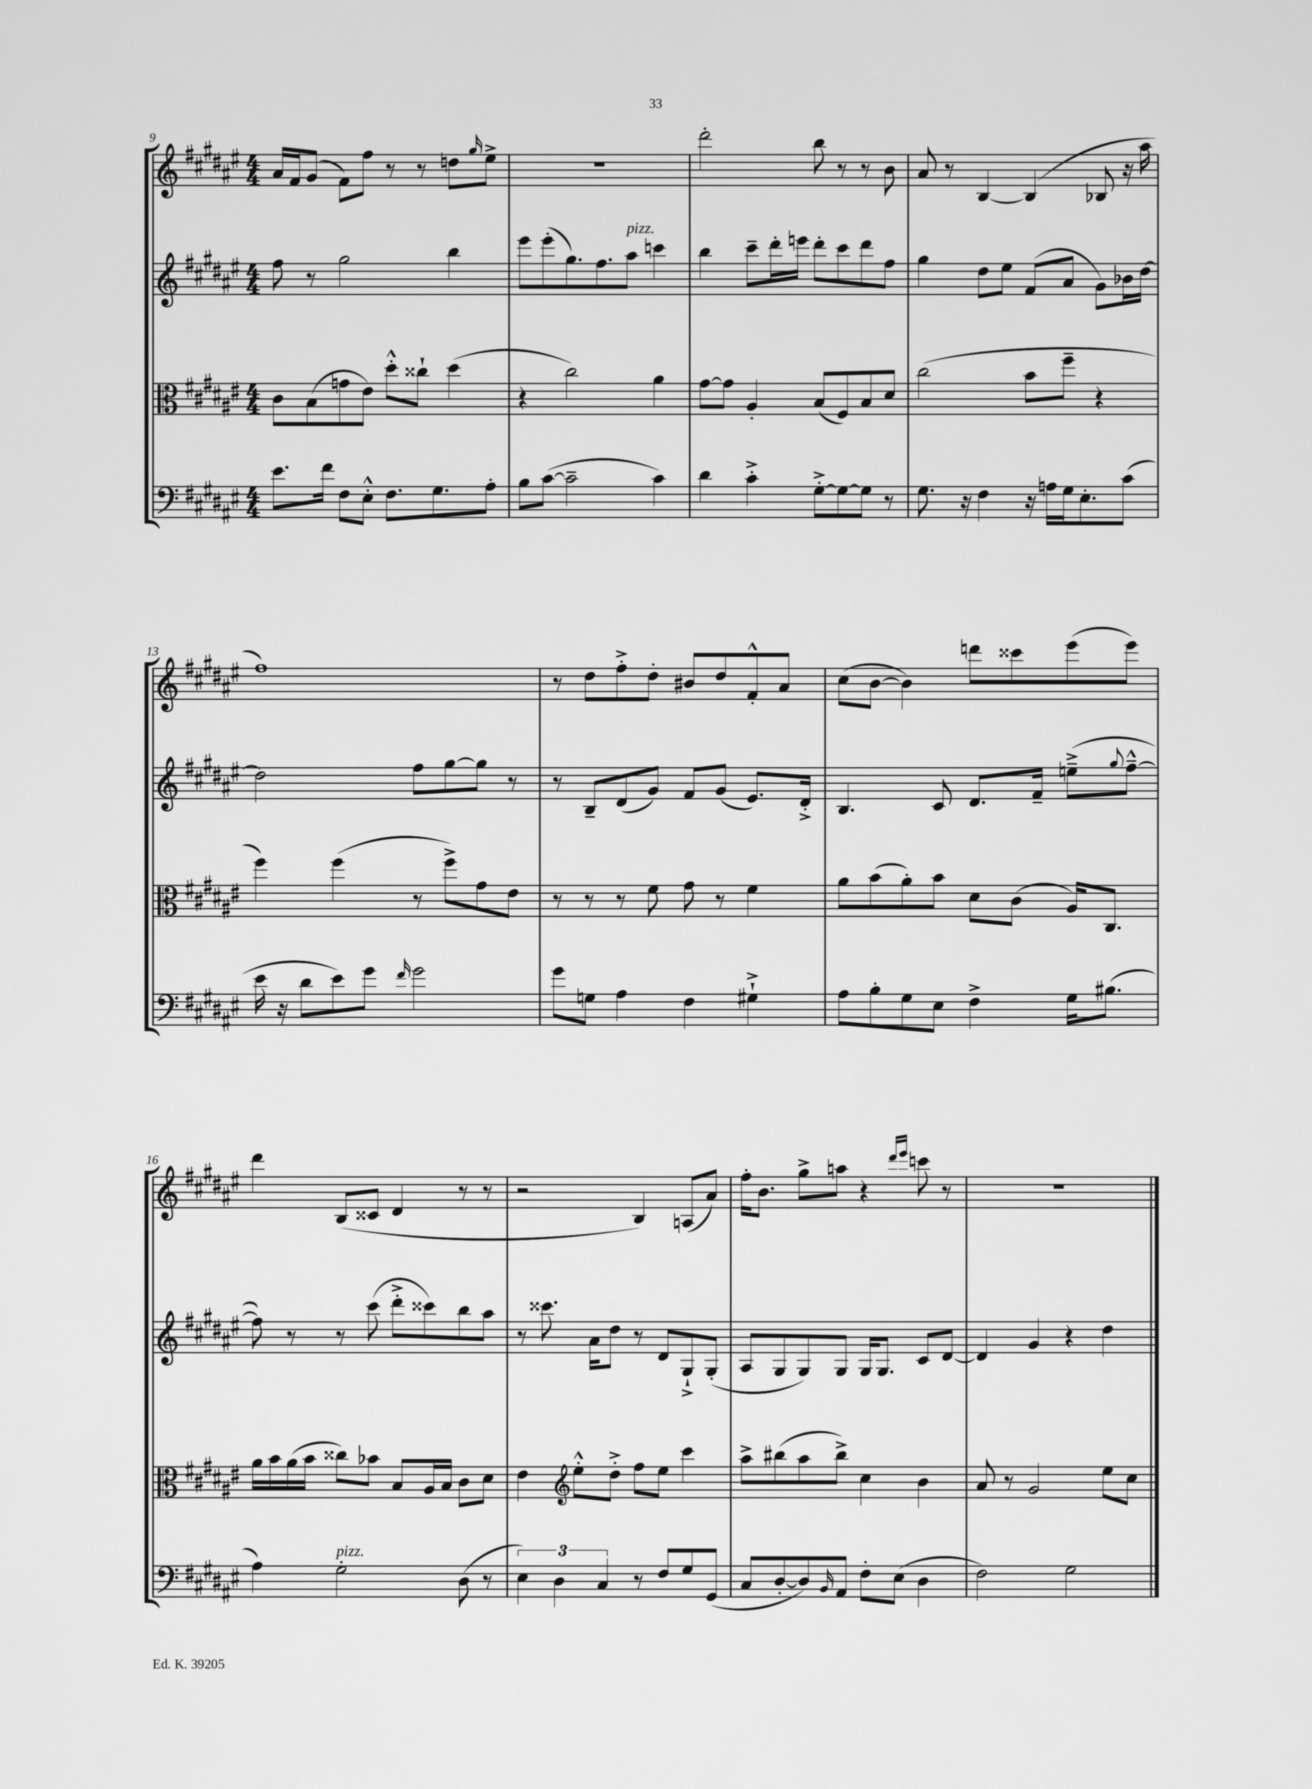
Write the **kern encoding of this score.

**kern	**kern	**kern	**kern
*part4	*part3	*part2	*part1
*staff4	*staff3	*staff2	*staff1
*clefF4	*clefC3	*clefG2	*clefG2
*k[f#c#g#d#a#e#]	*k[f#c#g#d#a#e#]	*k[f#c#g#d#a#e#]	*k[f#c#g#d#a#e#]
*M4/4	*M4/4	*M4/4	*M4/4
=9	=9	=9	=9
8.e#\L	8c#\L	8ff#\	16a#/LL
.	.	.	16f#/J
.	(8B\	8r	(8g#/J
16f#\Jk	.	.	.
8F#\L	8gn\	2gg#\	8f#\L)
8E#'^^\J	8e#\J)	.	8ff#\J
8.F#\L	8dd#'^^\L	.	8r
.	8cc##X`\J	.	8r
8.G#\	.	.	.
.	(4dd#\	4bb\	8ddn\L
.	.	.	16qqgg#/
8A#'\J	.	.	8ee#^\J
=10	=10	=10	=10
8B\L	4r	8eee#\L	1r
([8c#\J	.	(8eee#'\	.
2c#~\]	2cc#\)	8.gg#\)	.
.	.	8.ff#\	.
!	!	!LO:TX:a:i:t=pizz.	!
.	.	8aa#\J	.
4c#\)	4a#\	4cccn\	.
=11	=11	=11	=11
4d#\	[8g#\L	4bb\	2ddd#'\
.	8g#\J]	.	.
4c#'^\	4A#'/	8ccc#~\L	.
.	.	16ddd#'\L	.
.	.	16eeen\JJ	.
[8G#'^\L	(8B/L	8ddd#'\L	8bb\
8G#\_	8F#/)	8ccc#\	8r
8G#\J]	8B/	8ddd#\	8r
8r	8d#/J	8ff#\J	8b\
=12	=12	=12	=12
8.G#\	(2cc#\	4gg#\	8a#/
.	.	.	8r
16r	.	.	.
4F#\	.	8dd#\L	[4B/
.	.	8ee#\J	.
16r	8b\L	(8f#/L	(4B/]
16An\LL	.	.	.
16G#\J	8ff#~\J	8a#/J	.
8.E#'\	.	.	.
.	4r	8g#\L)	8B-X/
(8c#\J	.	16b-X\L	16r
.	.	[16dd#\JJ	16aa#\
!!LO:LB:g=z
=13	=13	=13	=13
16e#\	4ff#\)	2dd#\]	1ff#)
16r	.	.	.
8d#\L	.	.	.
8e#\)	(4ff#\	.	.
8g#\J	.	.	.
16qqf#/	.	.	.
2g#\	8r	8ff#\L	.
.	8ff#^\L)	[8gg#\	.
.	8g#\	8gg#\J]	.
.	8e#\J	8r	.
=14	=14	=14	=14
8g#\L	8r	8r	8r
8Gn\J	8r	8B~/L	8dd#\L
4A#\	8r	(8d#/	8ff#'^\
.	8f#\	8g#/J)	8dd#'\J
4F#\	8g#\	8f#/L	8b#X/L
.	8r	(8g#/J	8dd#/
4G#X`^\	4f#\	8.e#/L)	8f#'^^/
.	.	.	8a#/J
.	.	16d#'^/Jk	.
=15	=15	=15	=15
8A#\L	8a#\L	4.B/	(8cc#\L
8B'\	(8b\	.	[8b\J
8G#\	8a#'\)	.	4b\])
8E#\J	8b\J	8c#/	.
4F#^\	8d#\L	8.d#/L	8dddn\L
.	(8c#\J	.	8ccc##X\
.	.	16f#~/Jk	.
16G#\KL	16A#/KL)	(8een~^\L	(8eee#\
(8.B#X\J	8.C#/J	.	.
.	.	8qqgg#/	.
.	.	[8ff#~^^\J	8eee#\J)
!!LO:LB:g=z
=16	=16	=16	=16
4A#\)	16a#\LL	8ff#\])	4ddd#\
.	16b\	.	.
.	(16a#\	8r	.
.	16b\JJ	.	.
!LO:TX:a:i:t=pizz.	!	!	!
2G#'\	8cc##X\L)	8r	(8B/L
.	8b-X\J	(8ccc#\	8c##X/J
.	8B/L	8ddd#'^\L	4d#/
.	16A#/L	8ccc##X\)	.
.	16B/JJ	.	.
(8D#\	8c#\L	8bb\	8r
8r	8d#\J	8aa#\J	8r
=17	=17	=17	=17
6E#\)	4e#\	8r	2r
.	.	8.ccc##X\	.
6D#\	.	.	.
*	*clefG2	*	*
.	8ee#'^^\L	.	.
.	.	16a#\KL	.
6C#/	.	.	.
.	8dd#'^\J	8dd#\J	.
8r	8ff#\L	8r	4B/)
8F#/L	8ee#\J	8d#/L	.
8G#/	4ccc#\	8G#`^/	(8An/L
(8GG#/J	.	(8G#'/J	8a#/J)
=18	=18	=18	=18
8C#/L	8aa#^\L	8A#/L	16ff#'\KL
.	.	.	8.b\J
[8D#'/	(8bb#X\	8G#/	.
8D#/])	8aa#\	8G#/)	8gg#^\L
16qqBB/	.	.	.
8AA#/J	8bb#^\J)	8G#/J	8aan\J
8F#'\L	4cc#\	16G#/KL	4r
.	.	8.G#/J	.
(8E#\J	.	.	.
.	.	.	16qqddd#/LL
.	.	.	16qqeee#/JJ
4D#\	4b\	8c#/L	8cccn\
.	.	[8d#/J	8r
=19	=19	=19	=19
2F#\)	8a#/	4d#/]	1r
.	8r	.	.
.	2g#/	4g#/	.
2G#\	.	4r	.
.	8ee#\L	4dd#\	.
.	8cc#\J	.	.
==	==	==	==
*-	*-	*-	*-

§

## REQUIRED WORK
Pick out each line in the records above that contains the string "kern", and copy those lines. Count a match only when the letter case is the same.

## WRITTEN SOLUTION
Write the **kern encoding of this score.
**kern	**kern	**kern	**kern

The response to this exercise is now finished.